### Exercise aim
Once you reach the line containing "move | blue" in the entries below, write out that line and each one after it down to the line containing "pink plate |", exactly and with nothing added.

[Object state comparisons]
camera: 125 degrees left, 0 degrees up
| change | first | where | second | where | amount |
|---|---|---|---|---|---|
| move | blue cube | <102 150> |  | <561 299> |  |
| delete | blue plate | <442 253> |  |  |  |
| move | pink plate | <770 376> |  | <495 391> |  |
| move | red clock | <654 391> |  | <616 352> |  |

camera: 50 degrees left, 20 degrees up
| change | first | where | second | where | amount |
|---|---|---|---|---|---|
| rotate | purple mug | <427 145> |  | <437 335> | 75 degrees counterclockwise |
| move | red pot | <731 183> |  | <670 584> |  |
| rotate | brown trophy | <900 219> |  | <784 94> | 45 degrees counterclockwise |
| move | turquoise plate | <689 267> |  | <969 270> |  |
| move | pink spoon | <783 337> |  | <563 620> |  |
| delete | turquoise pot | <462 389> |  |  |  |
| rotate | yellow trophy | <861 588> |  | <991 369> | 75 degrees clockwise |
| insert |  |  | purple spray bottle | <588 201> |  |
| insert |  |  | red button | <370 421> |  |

...

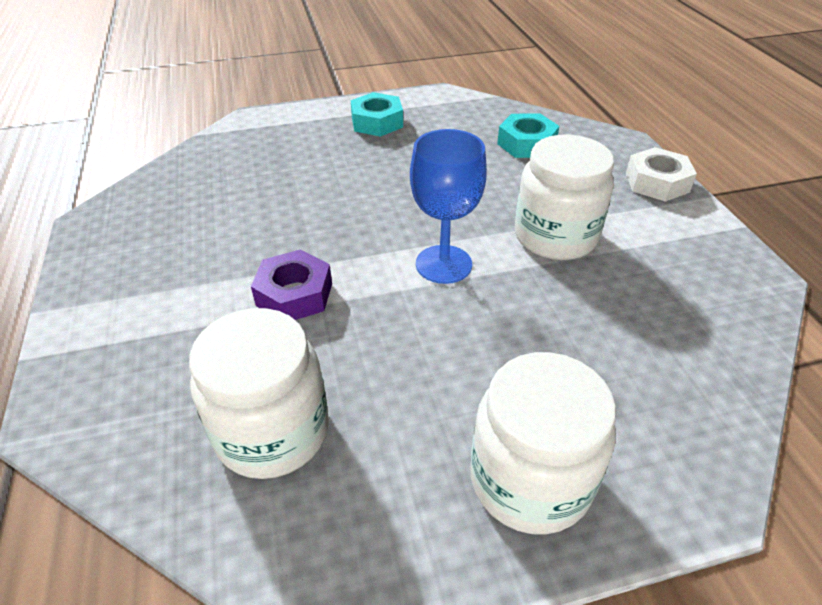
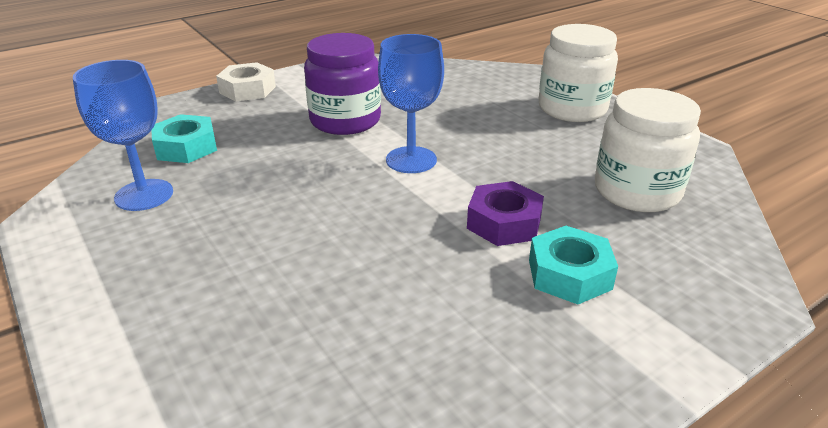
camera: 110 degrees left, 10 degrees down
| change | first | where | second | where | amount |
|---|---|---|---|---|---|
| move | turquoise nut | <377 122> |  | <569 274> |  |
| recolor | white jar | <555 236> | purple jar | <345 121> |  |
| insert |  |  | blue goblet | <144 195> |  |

### Expected output
| move | blue cube | <102 150> |  | <561 299> |  |
| delete | blue plate | <442 253> |  |  |  |
| move | pink plate | <770 376> |  | <495 391> |  |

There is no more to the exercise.